▶ Excerpts from a dataset
****************

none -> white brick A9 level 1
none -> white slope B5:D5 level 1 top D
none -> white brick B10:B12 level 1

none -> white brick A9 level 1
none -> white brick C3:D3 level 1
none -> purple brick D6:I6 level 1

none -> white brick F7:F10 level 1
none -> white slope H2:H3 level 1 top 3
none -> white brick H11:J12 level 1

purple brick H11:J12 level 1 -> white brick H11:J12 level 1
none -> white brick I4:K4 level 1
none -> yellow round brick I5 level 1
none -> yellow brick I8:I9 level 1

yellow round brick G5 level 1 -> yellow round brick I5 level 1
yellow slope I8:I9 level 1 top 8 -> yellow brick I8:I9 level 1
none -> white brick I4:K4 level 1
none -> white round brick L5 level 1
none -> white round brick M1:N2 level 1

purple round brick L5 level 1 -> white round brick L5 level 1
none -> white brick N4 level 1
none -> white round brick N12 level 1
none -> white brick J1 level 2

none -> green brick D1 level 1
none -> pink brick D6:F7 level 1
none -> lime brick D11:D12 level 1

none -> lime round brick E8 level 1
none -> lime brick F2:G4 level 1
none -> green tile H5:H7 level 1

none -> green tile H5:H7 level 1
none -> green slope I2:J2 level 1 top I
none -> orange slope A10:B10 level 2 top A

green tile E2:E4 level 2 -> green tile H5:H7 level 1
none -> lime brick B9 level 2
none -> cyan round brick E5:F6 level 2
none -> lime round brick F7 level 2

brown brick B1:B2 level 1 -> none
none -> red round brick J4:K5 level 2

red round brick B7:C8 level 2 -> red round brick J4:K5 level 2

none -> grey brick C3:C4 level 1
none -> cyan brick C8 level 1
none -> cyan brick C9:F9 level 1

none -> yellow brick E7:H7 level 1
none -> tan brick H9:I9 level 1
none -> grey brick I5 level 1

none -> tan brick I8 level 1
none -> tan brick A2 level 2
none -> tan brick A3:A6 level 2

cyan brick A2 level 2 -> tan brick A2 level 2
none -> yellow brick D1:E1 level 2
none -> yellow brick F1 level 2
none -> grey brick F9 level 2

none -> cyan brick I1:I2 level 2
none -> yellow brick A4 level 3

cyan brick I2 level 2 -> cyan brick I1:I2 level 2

****************

▶ Task requirements
Could you transcribe the entries exactly, from the first line through the line containing "none -> white brick H11:J12 level 1", and give nothing more?

▶ Solved problem
none -> white brick A9 level 1
none -> white slope B5:D5 level 1 top D
none -> white brick B10:B12 level 1

none -> white brick A9 level 1
none -> white brick C3:D3 level 1
none -> purple brick D6:I6 level 1

none -> white brick F7:F10 level 1
none -> white slope H2:H3 level 1 top 3
none -> white brick H11:J12 level 1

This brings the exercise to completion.